[Object matching data]

━━━━━━

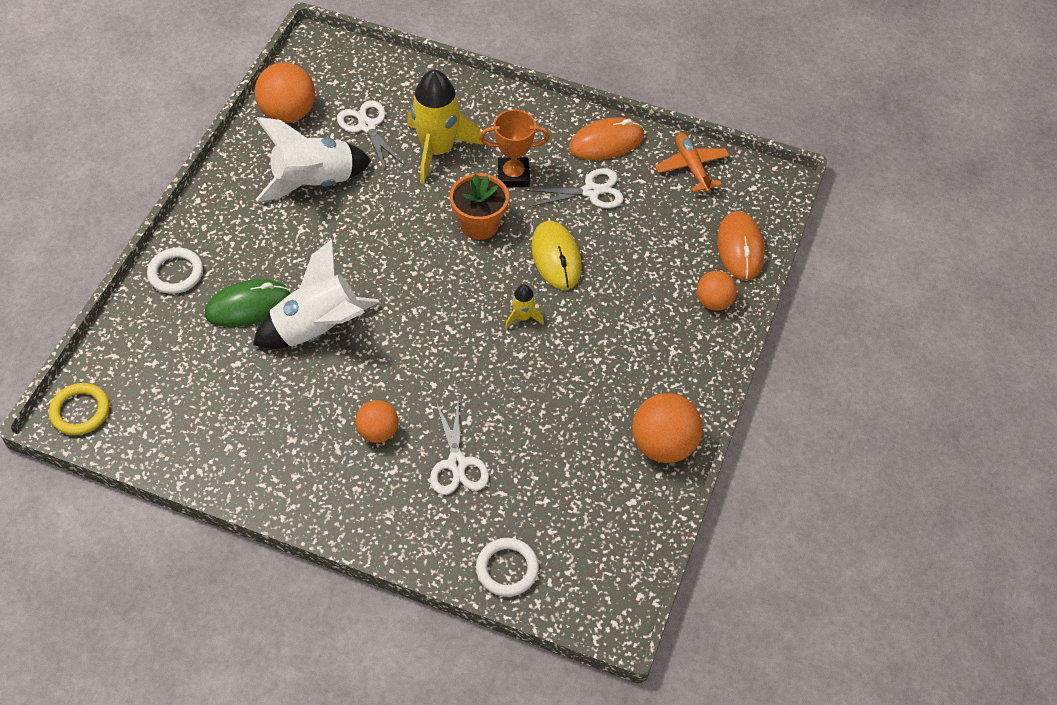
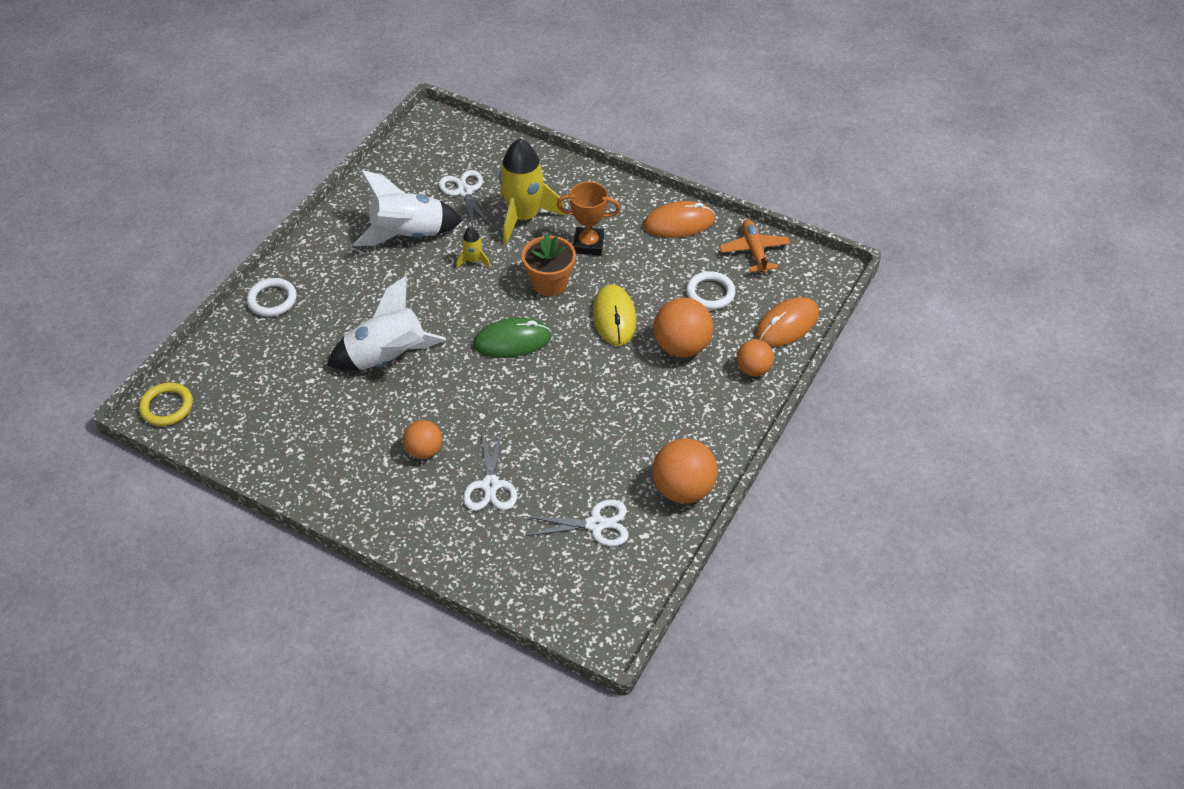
camera: 10 degrees right, 5 degrees down
(248, 306) = (330, 333): green mouse -> green mouse (512, 341)
(288, 113) = (397, 175): orange ball -> orange ball (681, 347)
(507, 569) = (518, 581): white ring -> white ring (710, 293)
(523, 317) = (574, 365): yellow rocket -> yellow rocket (473, 260)
(591, 191) = (657, 264): white scissors -> white scissors (596, 524)
(740, 248) = (787, 325): orange mouse -> orange mouse turned 45 degrees clockwise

━━━━━━

Please restate each entry exactly, but drop any picture it holds.

camera: 10 degrees right, 5 degrees down
(248, 306) = (330, 333): green mouse -> green mouse (512, 341)
(288, 113) = (397, 175): orange ball -> orange ball (681, 347)
(507, 569) = (518, 581): white ring -> white ring (710, 293)
(523, 317) = (574, 365): yellow rocket -> yellow rocket (473, 260)
(591, 191) = (657, 264): white scissors -> white scissors (596, 524)
(740, 248) = (787, 325): orange mouse -> orange mouse turned 45 degrees clockwise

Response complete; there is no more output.